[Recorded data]

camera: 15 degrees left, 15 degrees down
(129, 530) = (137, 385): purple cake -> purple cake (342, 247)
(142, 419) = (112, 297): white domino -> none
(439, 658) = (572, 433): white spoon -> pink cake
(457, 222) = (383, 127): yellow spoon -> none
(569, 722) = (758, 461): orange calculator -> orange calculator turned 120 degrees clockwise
---
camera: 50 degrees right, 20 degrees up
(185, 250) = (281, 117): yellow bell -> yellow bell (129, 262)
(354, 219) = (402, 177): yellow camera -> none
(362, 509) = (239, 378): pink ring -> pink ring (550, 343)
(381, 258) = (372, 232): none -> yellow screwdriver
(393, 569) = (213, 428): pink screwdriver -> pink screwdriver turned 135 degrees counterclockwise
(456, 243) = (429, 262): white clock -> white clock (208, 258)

_ACTIVITY_
In the entries above, count each line with "screwdriver"; reply with the total only.

_ANSWER TO THIS PROBLEM_
2